Directions: Go through the data below and count every line that has the word "brown". Return only the count.

==== Record set ====

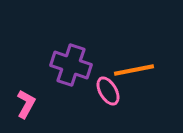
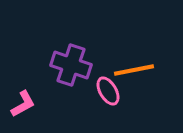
pink L-shape: moved 3 px left; rotated 32 degrees clockwise
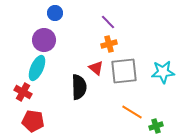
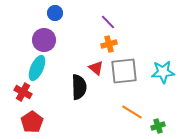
red pentagon: moved 1 px left, 1 px down; rotated 30 degrees clockwise
green cross: moved 2 px right
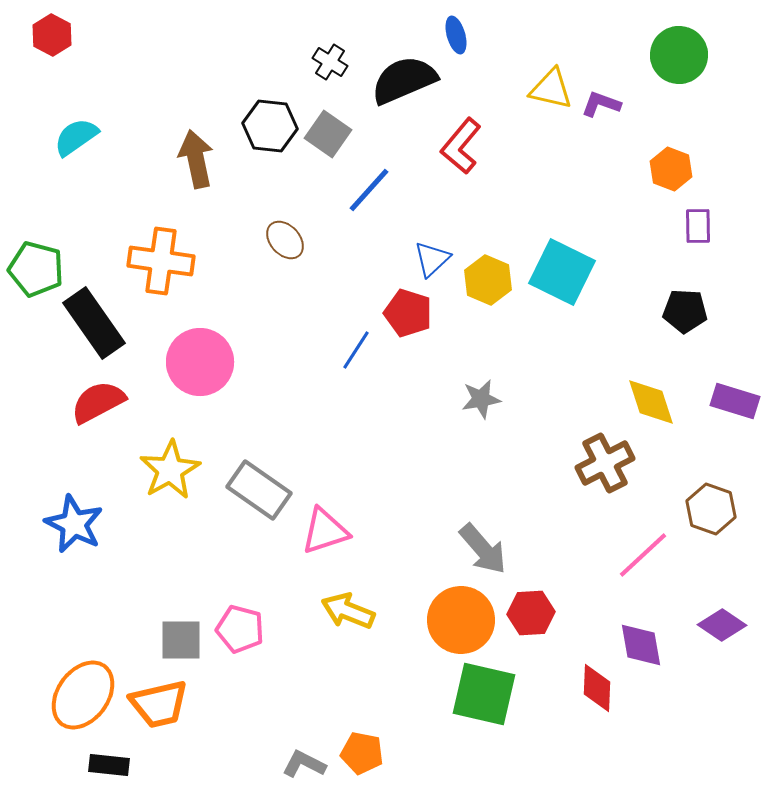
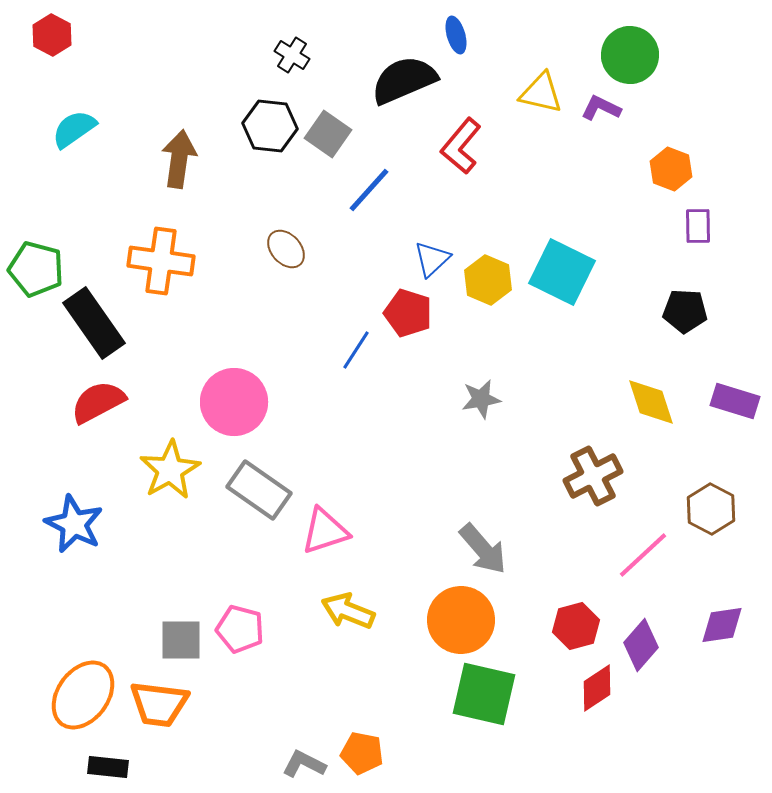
green circle at (679, 55): moved 49 px left
black cross at (330, 62): moved 38 px left, 7 px up
yellow triangle at (551, 89): moved 10 px left, 4 px down
purple L-shape at (601, 104): moved 4 px down; rotated 6 degrees clockwise
cyan semicircle at (76, 137): moved 2 px left, 8 px up
brown arrow at (196, 159): moved 17 px left; rotated 20 degrees clockwise
brown ellipse at (285, 240): moved 1 px right, 9 px down
pink circle at (200, 362): moved 34 px right, 40 px down
brown cross at (605, 463): moved 12 px left, 13 px down
brown hexagon at (711, 509): rotated 9 degrees clockwise
red hexagon at (531, 613): moved 45 px right, 13 px down; rotated 12 degrees counterclockwise
purple diamond at (722, 625): rotated 42 degrees counterclockwise
purple diamond at (641, 645): rotated 51 degrees clockwise
red diamond at (597, 688): rotated 54 degrees clockwise
orange trapezoid at (159, 704): rotated 20 degrees clockwise
black rectangle at (109, 765): moved 1 px left, 2 px down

====

Result: 4